#### INSTRUCTIONS TO FOLLOW
Write out exactly the lines of the material below, beginning at the top and ending at the line that contains "U104 pin out: CMP -> VTH".

#### DATASET EXCERPTS
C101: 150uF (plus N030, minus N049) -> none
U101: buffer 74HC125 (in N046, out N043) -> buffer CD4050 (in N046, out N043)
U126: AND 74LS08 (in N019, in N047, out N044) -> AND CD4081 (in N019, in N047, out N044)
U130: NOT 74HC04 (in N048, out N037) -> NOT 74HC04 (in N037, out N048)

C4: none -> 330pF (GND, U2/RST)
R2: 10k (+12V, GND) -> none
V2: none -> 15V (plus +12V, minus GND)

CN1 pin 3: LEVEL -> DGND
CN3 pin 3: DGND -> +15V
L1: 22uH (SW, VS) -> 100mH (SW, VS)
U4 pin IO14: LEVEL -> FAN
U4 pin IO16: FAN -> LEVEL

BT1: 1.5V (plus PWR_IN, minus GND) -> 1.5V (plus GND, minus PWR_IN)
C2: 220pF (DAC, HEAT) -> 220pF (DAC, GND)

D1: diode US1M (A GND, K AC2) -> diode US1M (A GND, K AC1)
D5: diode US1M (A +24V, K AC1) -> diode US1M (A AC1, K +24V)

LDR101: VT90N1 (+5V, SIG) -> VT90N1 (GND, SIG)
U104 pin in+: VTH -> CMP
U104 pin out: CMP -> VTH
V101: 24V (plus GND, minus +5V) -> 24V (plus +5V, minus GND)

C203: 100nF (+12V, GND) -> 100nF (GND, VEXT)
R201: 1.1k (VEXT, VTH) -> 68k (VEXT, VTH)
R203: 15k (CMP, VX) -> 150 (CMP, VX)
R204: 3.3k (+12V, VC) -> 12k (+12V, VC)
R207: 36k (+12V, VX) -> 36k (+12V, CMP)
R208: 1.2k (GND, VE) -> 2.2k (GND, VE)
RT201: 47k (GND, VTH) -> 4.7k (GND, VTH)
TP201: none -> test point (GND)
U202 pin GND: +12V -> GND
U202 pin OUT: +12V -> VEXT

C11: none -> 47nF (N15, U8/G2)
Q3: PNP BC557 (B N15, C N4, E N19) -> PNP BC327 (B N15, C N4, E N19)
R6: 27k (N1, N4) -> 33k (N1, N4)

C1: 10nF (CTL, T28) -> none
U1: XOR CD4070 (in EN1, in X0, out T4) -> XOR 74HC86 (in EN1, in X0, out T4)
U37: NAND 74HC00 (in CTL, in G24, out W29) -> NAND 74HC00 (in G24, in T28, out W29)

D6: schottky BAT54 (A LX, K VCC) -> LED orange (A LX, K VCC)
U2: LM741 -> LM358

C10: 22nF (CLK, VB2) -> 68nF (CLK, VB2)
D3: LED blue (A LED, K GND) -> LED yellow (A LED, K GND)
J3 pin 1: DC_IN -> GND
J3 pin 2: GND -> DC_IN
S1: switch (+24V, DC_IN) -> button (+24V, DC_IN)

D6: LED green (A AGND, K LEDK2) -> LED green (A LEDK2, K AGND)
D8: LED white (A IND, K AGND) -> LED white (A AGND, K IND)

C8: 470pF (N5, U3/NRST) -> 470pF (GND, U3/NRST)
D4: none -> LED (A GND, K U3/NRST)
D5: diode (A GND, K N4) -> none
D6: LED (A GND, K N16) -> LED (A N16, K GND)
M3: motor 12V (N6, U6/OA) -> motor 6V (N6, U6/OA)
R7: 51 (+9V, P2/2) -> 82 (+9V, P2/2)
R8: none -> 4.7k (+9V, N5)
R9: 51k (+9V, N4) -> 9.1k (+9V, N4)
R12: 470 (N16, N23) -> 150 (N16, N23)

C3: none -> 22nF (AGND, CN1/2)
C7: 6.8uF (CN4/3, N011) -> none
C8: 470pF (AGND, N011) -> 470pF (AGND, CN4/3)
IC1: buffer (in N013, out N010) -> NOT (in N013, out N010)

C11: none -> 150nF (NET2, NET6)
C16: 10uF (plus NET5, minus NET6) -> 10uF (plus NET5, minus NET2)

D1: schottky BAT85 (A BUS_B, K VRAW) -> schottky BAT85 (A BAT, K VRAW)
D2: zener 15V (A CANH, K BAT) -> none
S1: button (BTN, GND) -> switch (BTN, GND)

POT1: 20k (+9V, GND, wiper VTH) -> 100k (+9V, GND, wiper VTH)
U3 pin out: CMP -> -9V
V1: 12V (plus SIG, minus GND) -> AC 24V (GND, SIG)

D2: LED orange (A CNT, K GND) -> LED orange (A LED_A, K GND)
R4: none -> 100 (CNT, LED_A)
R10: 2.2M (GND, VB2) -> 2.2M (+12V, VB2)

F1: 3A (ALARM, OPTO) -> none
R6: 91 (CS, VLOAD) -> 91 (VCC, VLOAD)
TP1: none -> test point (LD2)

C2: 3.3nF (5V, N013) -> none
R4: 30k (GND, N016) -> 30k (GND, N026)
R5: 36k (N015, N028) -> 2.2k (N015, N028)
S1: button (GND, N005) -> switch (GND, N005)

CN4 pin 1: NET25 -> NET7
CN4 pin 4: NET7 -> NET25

#### YOUR RESPONSE
C101: 150uF (plus N030, minus N049) -> none
U101: buffer 74HC125 (in N046, out N043) -> buffer CD4050 (in N046, out N043)
U126: AND 74LS08 (in N019, in N047, out N044) -> AND CD4081 (in N019, in N047, out N044)
U130: NOT 74HC04 (in N048, out N037) -> NOT 74HC04 (in N037, out N048)

C4: none -> 330pF (GND, U2/RST)
R2: 10k (+12V, GND) -> none
V2: none -> 15V (plus +12V, minus GND)

CN1 pin 3: LEVEL -> DGND
CN3 pin 3: DGND -> +15V
L1: 22uH (SW, VS) -> 100mH (SW, VS)
U4 pin IO14: LEVEL -> FAN
U4 pin IO16: FAN -> LEVEL

BT1: 1.5V (plus PWR_IN, minus GND) -> 1.5V (plus GND, minus PWR_IN)
C2: 220pF (DAC, HEAT) -> 220pF (DAC, GND)

D1: diode US1M (A GND, K AC2) -> diode US1M (A GND, K AC1)
D5: diode US1M (A +24V, K AC1) -> diode US1M (A AC1, K +24V)

LDR101: VT90N1 (+5V, SIG) -> VT90N1 (GND, SIG)
U104 pin in+: VTH -> CMP
U104 pin out: CMP -> VTH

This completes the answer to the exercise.